WORK INSTRUCTIONS » Restate the following records word for word without images.

GIVEN INFORMATION »
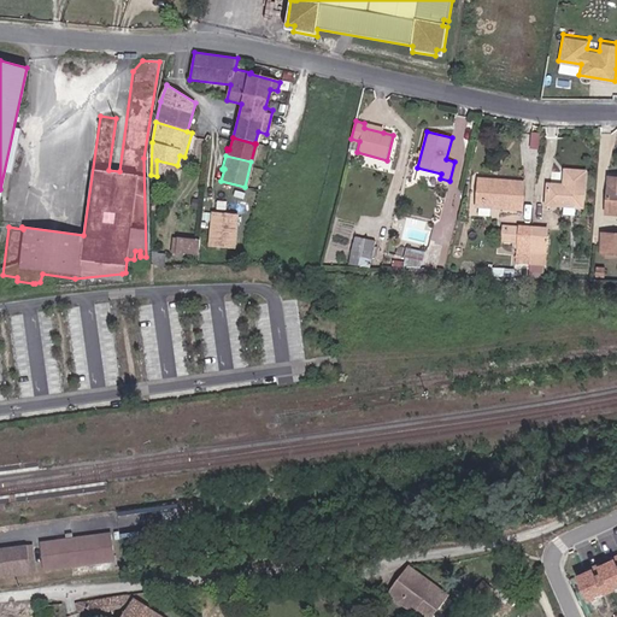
[(585,170),(564,169),(564,184),(547,183),(547,204),(583,206),(585,170)]
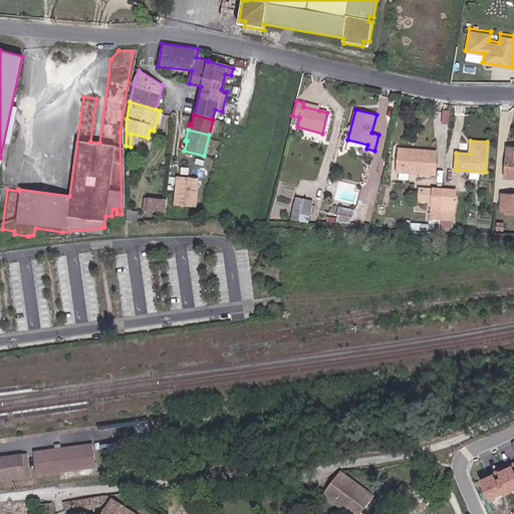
[(513,146),(507,146),(505,176),(513,176),(513,146)]
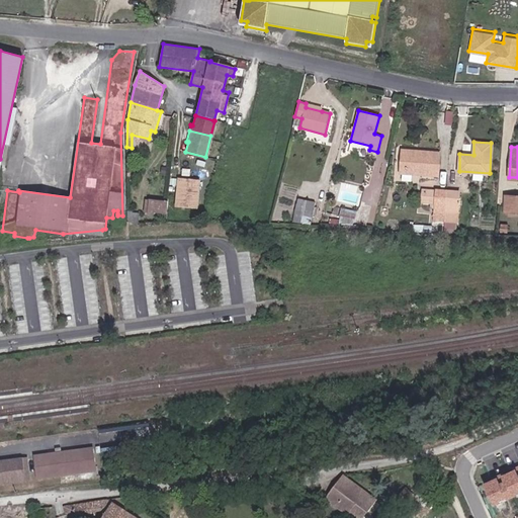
[(440,153),(402,151),(400,174),(438,176),(440,153)]
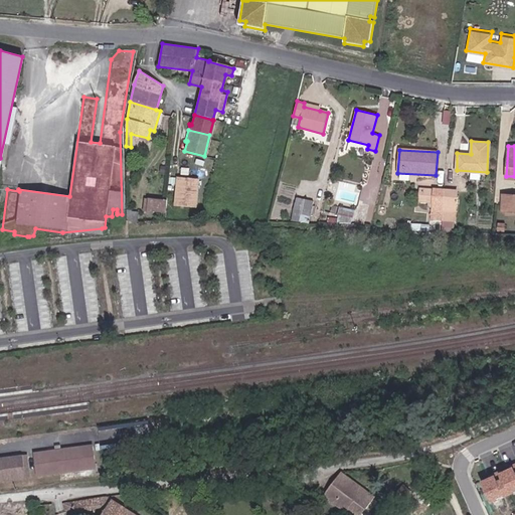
[(184,193),(187,179),(178,178),(175,204),(196,206),(197,189),(195,188),(194,195),(184,193)]
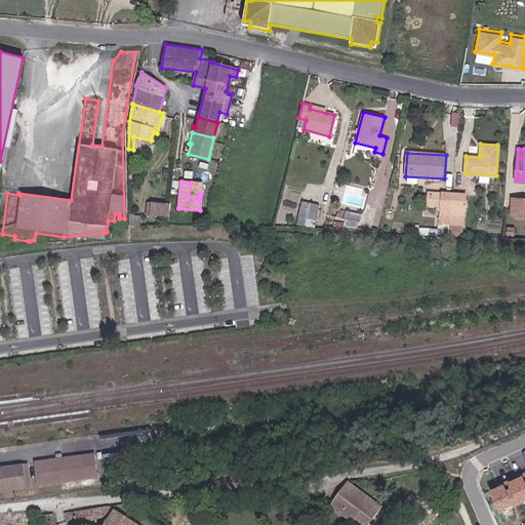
[(202,184),(191,183),(188,197),(198,199),(199,192),(201,193),(202,184)]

WORKED SOLUTION »
[(585,170),(564,169),(564,184),(547,183),(547,204),(583,206),(585,170)]
[(513,146),(507,146),(505,176),(513,176),(513,146)]
[(440,153),(402,151),(400,174),(438,176),(440,153)]
[(184,193),(187,179),(178,178),(175,204),(196,206),(197,189),(195,188),(194,195),(184,193)]
[(202,184),(191,183),(188,197),(198,199),(199,192),(201,193),(202,184)]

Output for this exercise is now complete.